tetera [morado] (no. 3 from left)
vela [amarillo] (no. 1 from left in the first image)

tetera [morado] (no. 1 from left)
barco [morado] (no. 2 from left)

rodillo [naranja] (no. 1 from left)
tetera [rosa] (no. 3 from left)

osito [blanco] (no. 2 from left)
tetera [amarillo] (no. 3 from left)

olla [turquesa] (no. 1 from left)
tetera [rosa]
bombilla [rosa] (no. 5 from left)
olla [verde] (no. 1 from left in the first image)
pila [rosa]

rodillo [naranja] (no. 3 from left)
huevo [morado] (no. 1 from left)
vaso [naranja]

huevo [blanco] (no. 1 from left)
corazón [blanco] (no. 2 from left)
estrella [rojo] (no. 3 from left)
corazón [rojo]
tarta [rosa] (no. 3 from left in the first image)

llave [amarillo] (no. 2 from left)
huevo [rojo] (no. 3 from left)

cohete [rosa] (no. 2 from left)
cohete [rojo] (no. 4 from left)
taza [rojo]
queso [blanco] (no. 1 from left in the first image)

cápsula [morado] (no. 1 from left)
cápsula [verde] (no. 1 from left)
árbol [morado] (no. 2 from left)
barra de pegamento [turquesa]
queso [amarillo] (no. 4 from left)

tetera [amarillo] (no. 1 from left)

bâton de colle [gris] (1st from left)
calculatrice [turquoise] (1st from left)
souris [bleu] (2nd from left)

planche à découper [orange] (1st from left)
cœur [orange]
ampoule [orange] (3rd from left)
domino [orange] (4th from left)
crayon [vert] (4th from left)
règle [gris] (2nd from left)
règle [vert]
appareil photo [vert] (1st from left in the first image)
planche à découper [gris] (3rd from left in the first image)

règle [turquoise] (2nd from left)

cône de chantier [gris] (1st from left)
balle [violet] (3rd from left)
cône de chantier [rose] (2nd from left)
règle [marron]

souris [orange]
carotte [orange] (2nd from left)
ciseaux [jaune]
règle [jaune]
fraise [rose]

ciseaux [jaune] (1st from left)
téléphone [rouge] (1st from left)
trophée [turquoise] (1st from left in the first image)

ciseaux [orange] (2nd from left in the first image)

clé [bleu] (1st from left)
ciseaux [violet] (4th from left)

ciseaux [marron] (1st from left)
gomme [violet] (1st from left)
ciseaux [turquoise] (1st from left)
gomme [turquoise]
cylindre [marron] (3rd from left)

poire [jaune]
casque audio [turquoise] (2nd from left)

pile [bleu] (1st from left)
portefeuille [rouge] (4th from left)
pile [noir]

· · ·

__YOUR INSTRUCTIONS__
Your output should be the lines from the one with "huevo [blanco] (no. 1 from left)" through the end of the records above, copied exactly.

__SOLUTION TO THIS TASK__
huevo [blanco] (no. 1 from left)
corazón [blanco] (no. 2 from left)
estrella [rojo] (no. 3 from left)
corazón [rojo]
tarta [rosa] (no. 3 from left in the first image)

llave [amarillo] (no. 2 from left)
huevo [rojo] (no. 3 from left)

cohete [rosa] (no. 2 from left)
cohete [rojo] (no. 4 from left)
taza [rojo]
queso [blanco] (no. 1 from left in the first image)

cápsula [morado] (no. 1 from left)
cápsula [verde] (no. 1 from left)
árbol [morado] (no. 2 from left)
barra de pegamento [turquesa]
queso [amarillo] (no. 4 from left)

tetera [amarillo] (no. 1 from left)

bâton de colle [gris] (1st from left)
calculatrice [turquoise] (1st from left)
souris [bleu] (2nd from left)

planche à découper [orange] (1st from left)
cœur [orange]
ampoule [orange] (3rd from left)
domino [orange] (4th from left)
crayon [vert] (4th from left)
règle [gris] (2nd from left)
règle [vert]
appareil photo [vert] (1st from left in the first image)
planche à découper [gris] (3rd from left in the first image)

règle [turquoise] (2nd from left)

cône de chantier [gris] (1st from left)
balle [violet] (3rd from left)
cône de chantier [rose] (2nd from left)
règle [marron]

souris [orange]
carotte [orange] (2nd from left)
ciseaux [jaune]
règle [jaune]
fraise [rose]

ciseaux [jaune] (1st from left)
téléphone [rouge] (1st from left)
trophée [turquoise] (1st from left in the first image)

ciseaux [orange] (2nd from left in the first image)

clé [bleu] (1st from left)
ciseaux [violet] (4th from left)

ciseaux [marron] (1st from left)
gomme [violet] (1st from left)
ciseaux [turquoise] (1st from left)
gomme [turquoise]
cylindre [marron] (3rd from left)

poire [jaune]
casque audio [turquoise] (2nd from left)

pile [bleu] (1st from left)
portefeuille [rouge] (4th from left)
pile [noir]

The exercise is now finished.